In these records, how many lines contain "none"? Please reply with the number only.

━━ Records to use ━━

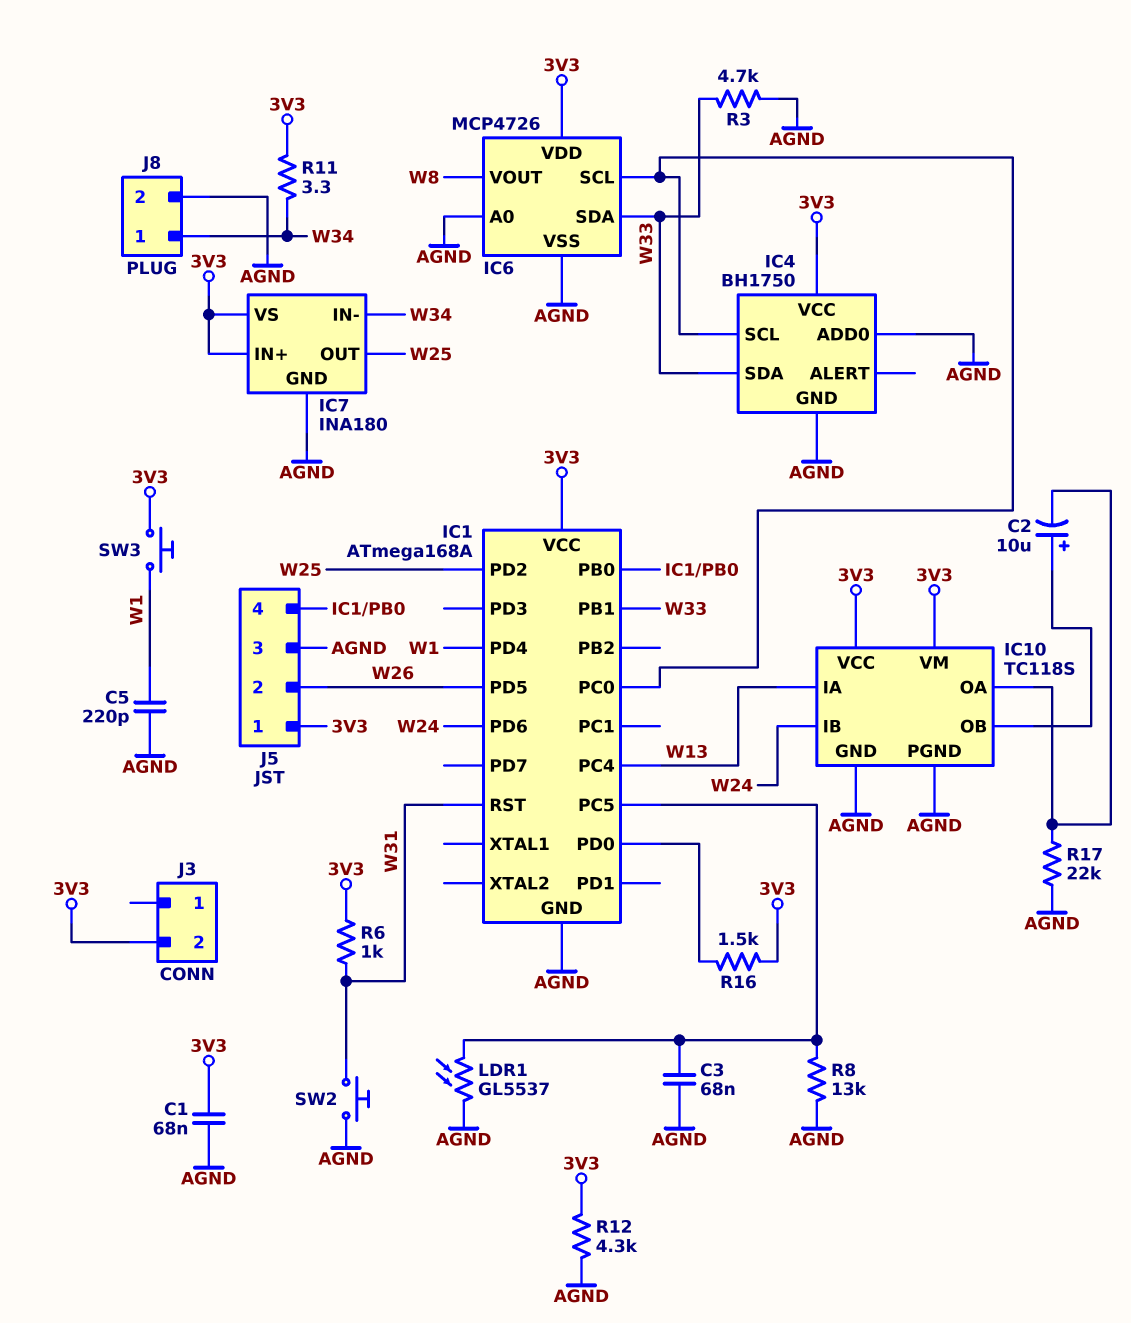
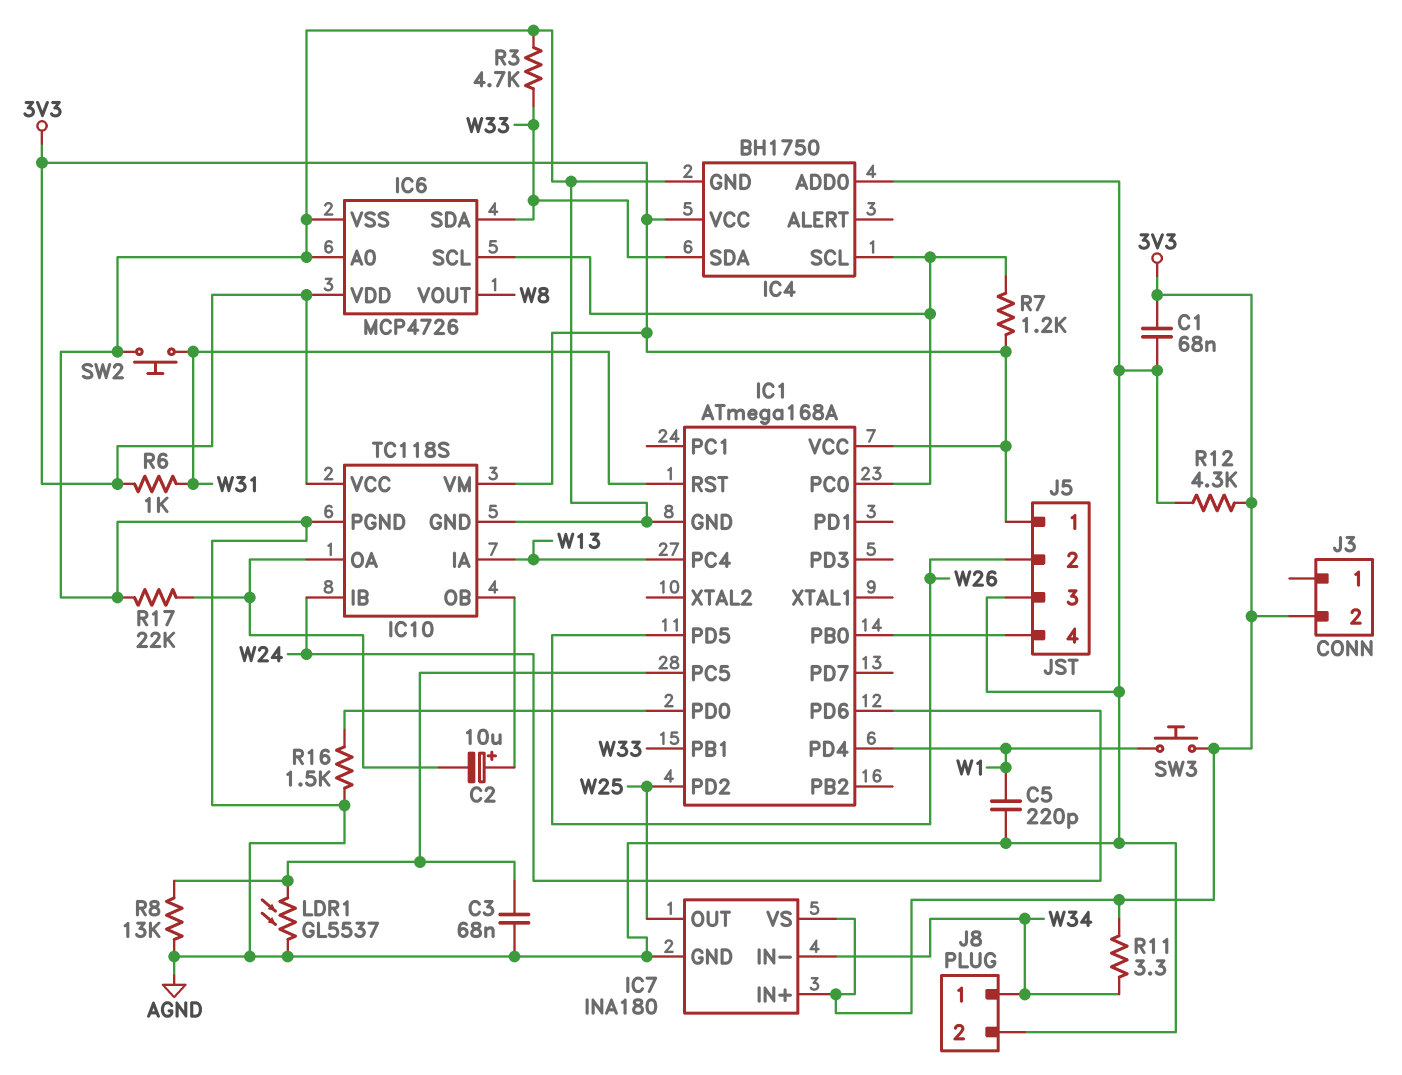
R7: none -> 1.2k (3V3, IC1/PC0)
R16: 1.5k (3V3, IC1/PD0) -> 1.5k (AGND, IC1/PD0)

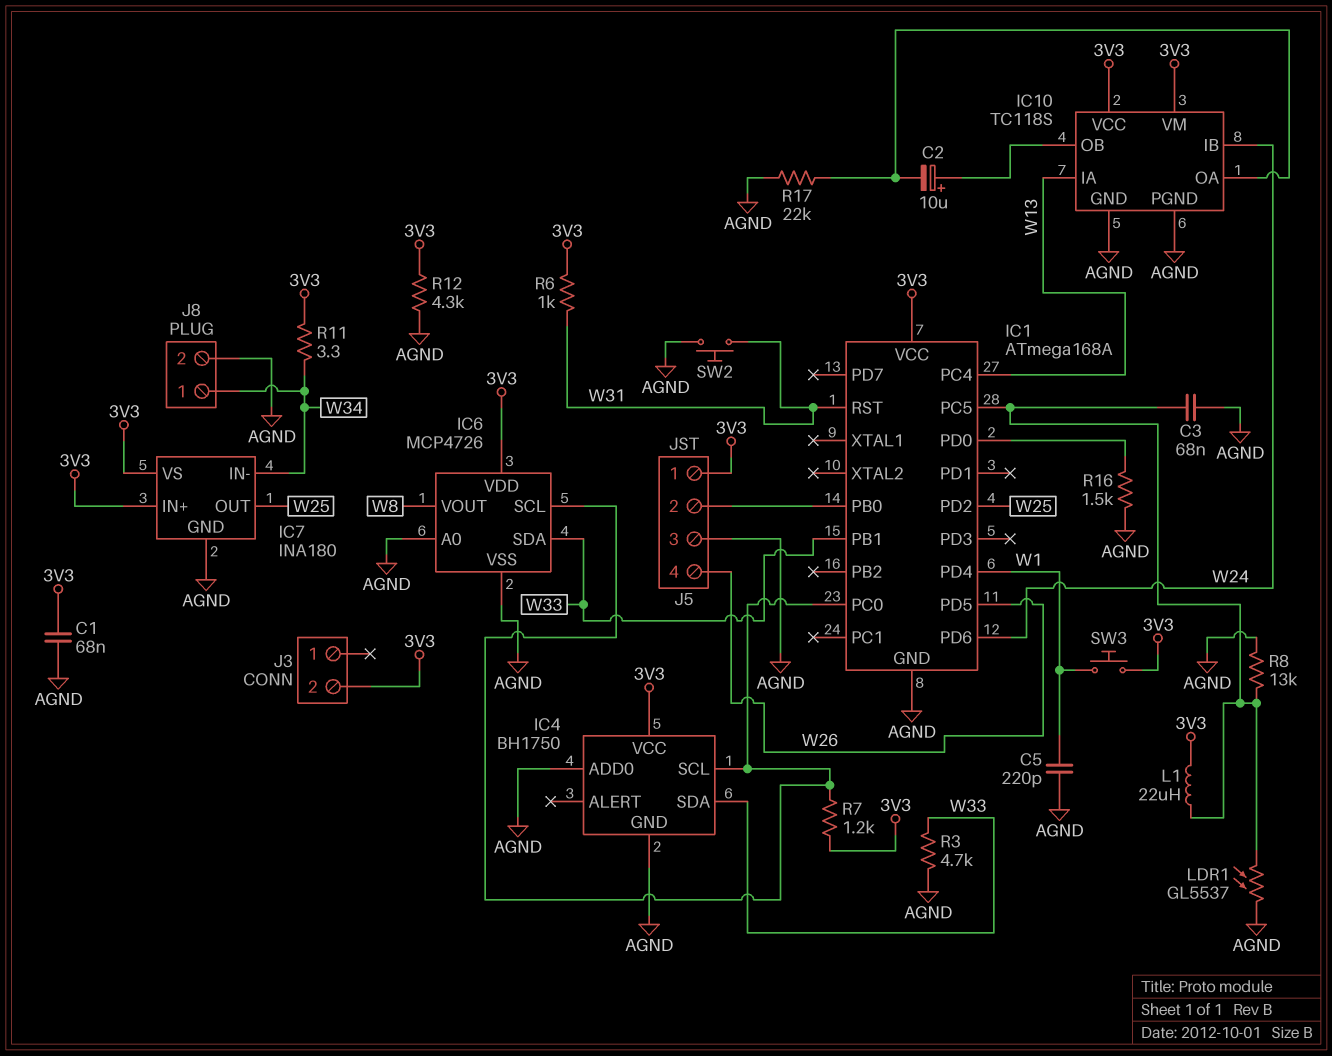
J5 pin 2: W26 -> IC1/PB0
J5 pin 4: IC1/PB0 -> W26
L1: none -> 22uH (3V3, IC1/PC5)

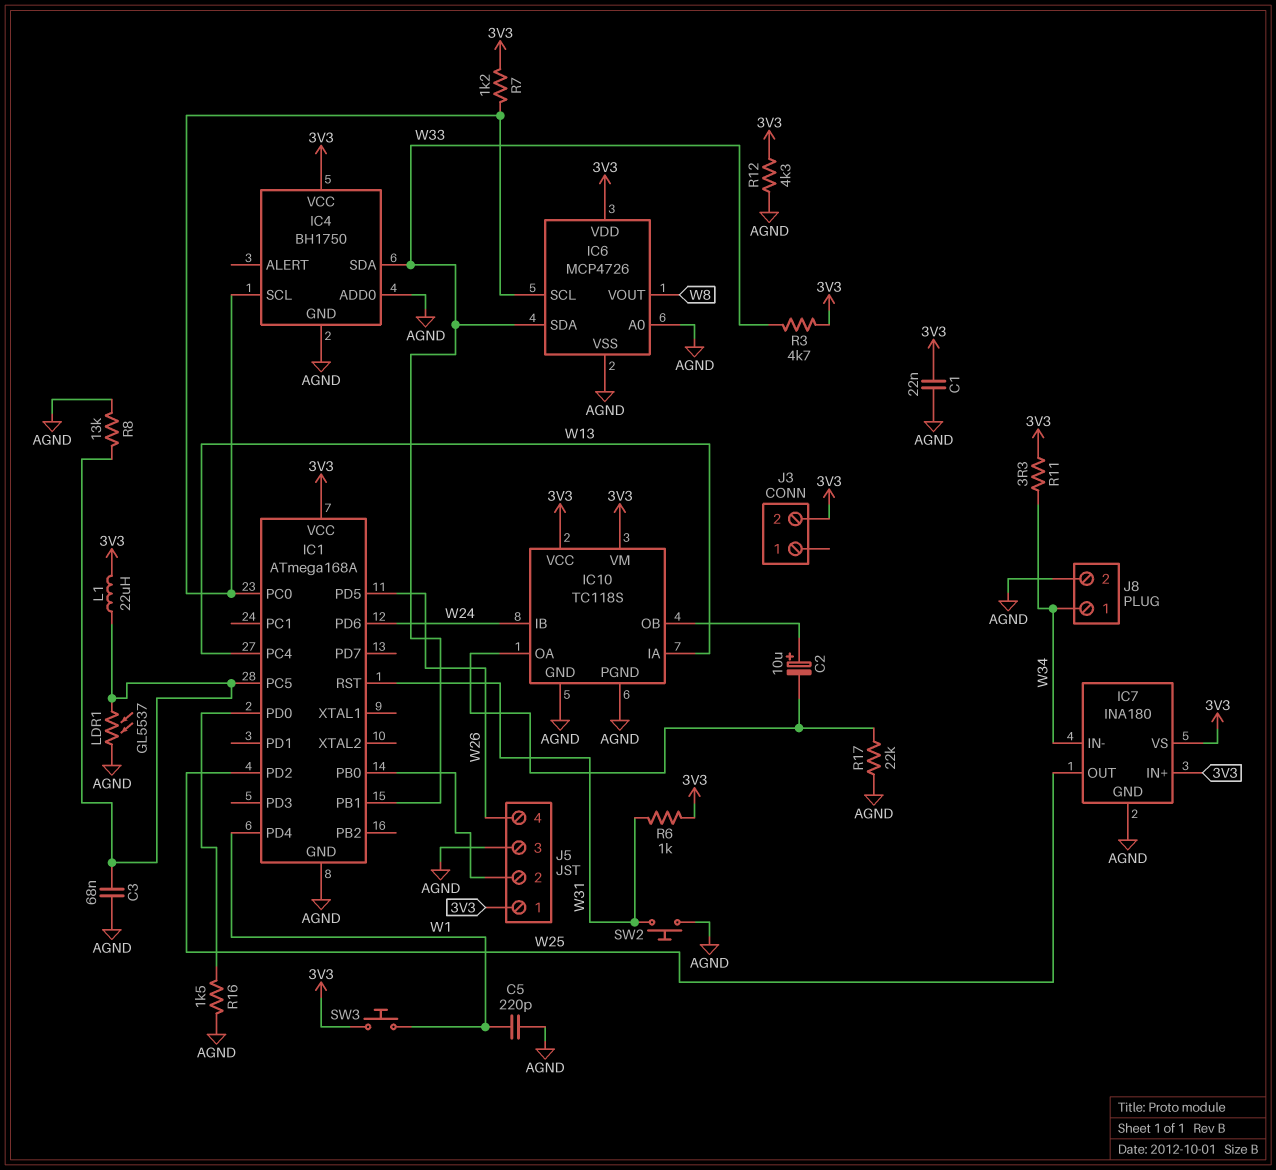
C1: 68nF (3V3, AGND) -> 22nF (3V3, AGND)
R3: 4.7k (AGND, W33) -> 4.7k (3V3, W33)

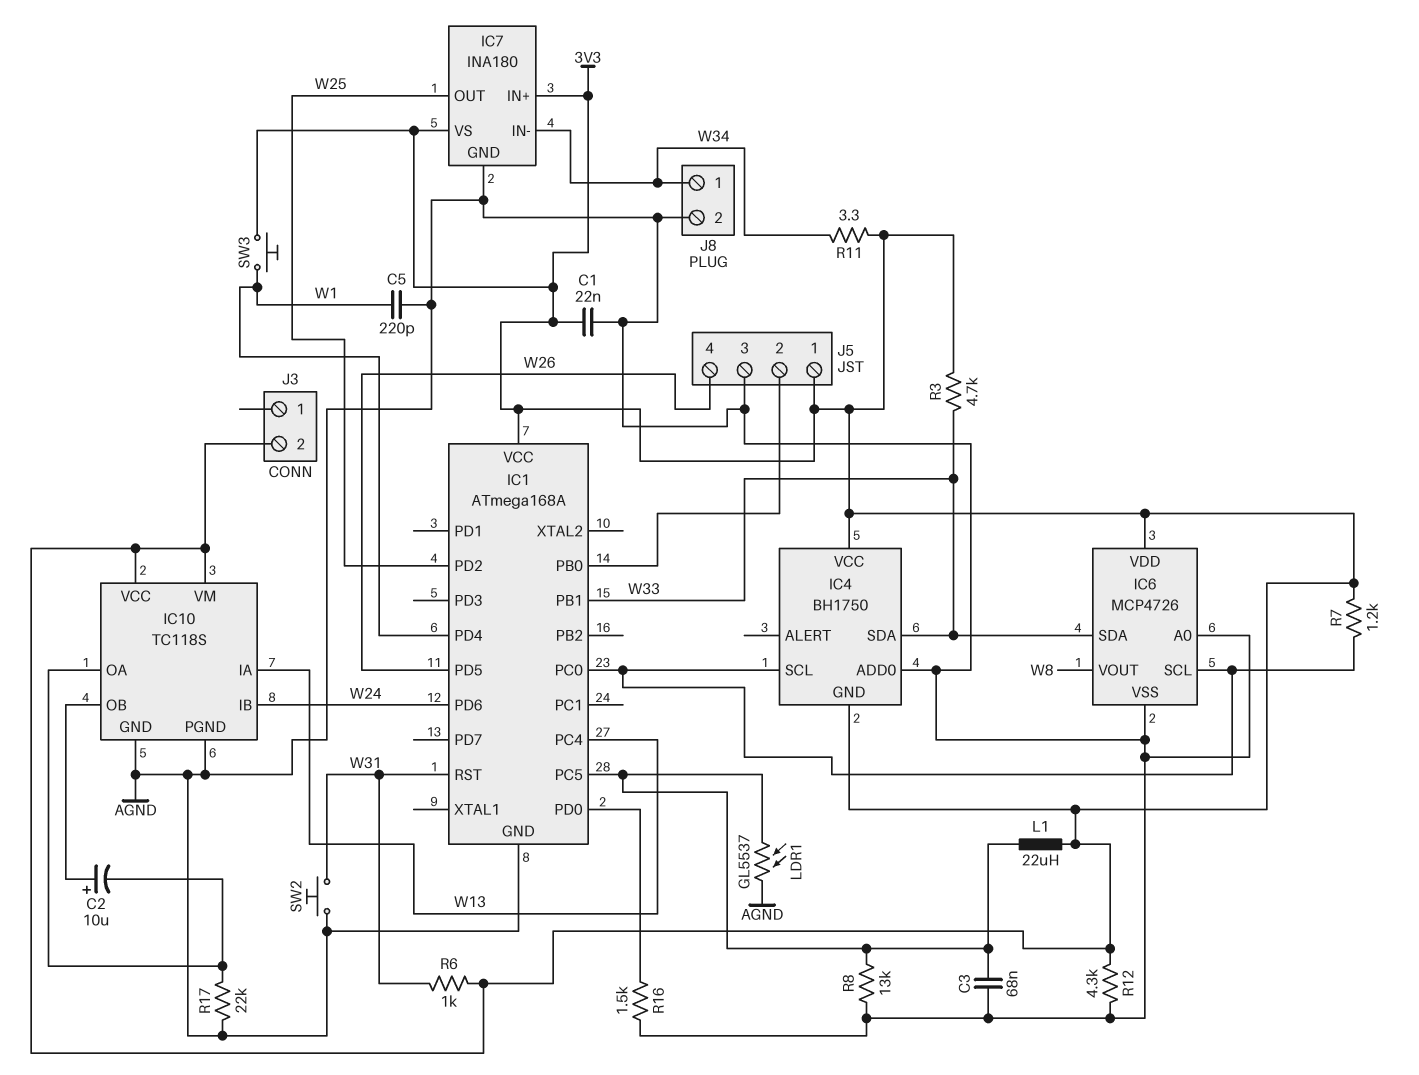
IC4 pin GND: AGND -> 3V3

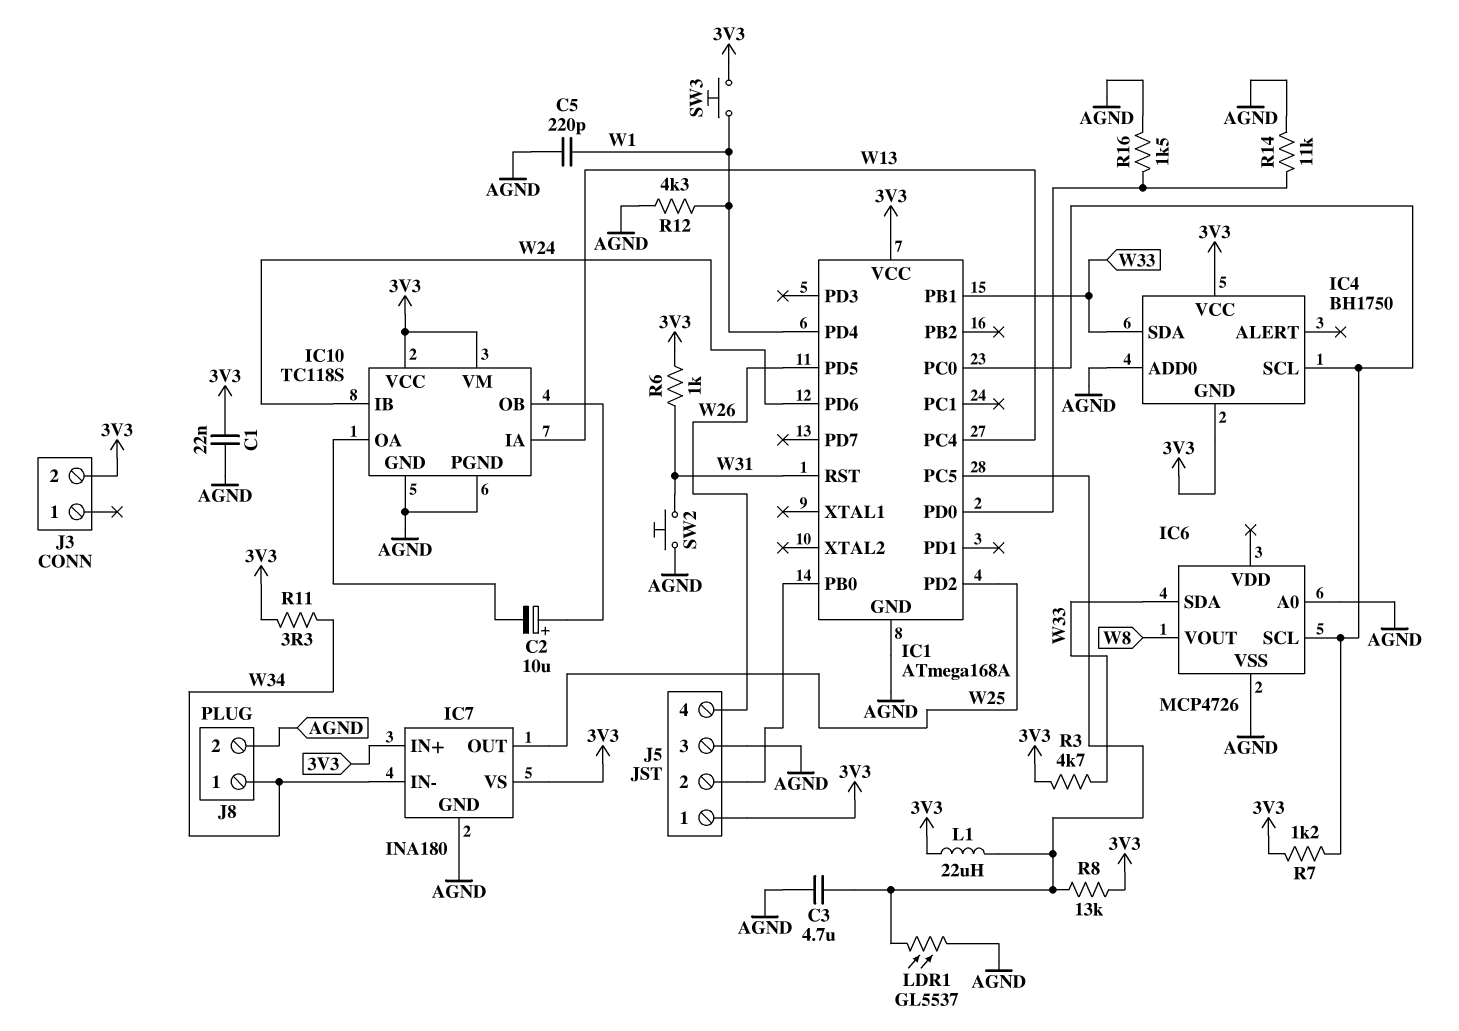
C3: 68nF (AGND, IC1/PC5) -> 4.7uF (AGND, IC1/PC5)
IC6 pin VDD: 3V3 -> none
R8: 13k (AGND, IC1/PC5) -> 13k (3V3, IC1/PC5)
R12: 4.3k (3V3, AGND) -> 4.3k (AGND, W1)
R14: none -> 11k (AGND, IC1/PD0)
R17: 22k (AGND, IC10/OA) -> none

━━━

▶ [Result for this task]
5